» Input data
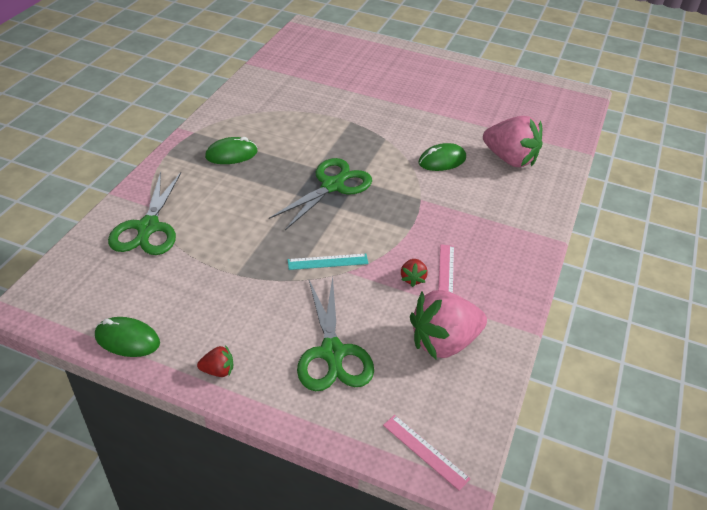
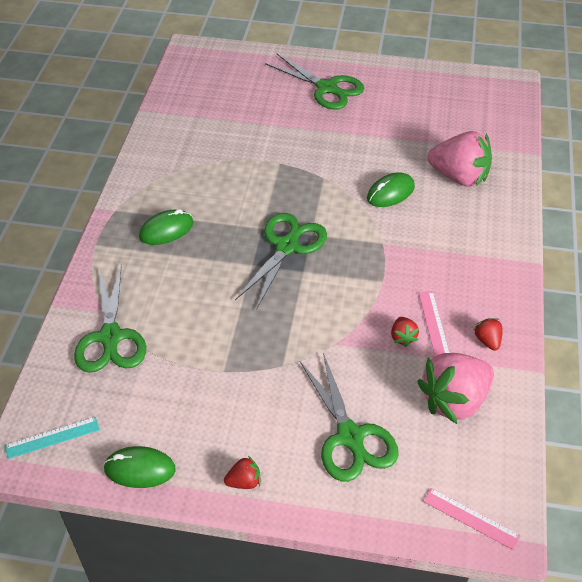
camera: 10 degrees left, 5 degrees up
turquoise ruler [288,254,369,270] -> turquoise ruler moved to [5,417,100,459]
none -> green scissors [265,54,364,110]
none -> red strawberry [474,318,503,351]

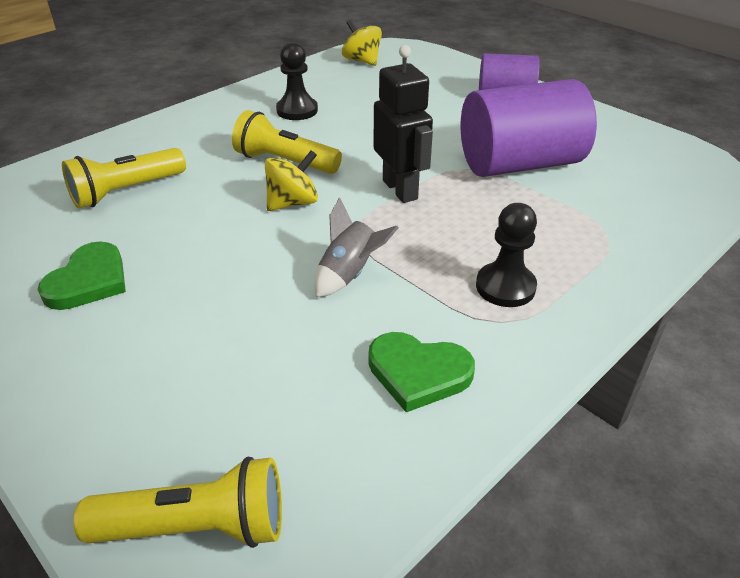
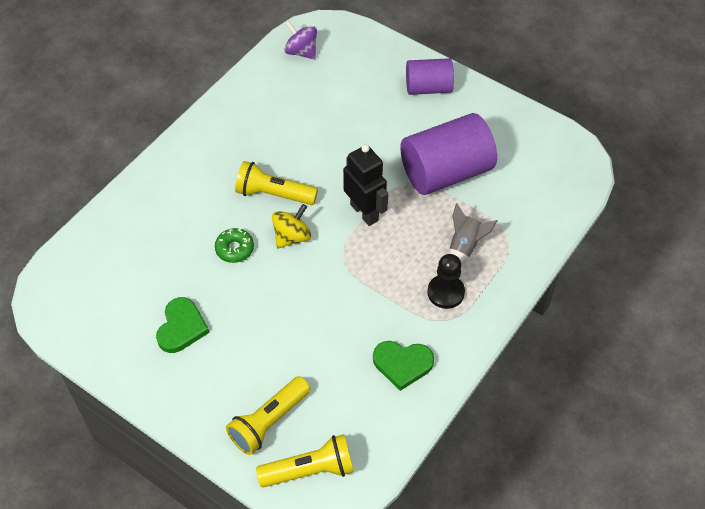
camera: 10 degrees left, 15 degrees up
yellow flashlight [62,148,186,209] -> yellow flashlight moved to [226,376,310,455]
black pawn [276,42,318,120] -> none
grey rocket [314,197,399,298] -> grey rocket moved to [449,203,497,264]
yellow spinning top [342,19,382,66] -> purple spinning top [284,21,317,59]
none -> green donut [215,228,254,263]

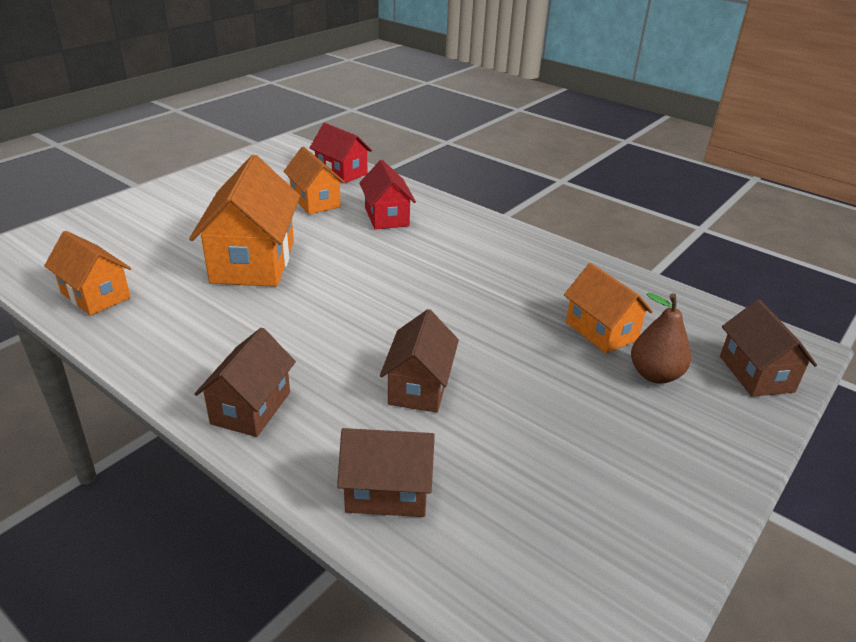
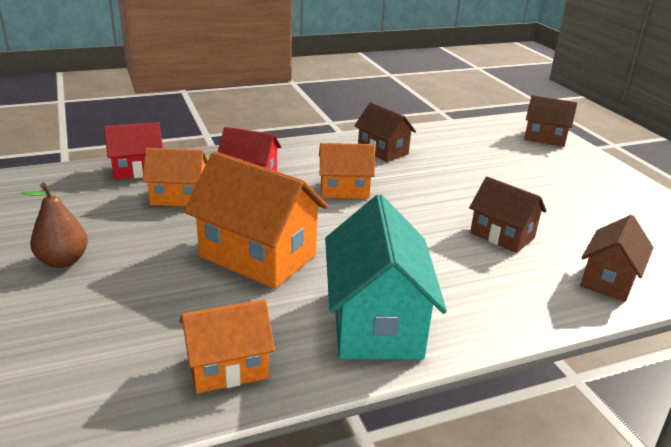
camera: 60 degrees left, 5 degrees down
brown house [195,327,296,437] -> brown house moved to [355,102,416,162]
orange house [564,263,653,353] -> orange house moved to [319,143,375,199]
brown pear [631,293,691,383] -> brown pear moved to [22,183,88,268]
none -> turquoise house [325,194,447,360]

» What is required
Quote exactly, and only, the lines from the line containing "camera: 10 degrees left, 15 degrees up" through the final line of the records above, both included, omitting any pictures.

» Solution to this task
camera: 10 degrees left, 15 degrees up
yellow flashlight [62,148,186,209] -> yellow flashlight moved to [226,376,310,455]
black pawn [276,42,318,120] -> none
grey rocket [314,197,399,298] -> grey rocket moved to [449,203,497,264]
yellow spinning top [342,19,382,66] -> purple spinning top [284,21,317,59]
none -> green donut [215,228,254,263]

camera: 60 degrees left, 5 degrees down
brown house [195,327,296,437] -> brown house moved to [355,102,416,162]
orange house [564,263,653,353] -> orange house moved to [319,143,375,199]
brown pear [631,293,691,383] -> brown pear moved to [22,183,88,268]
none -> turquoise house [325,194,447,360]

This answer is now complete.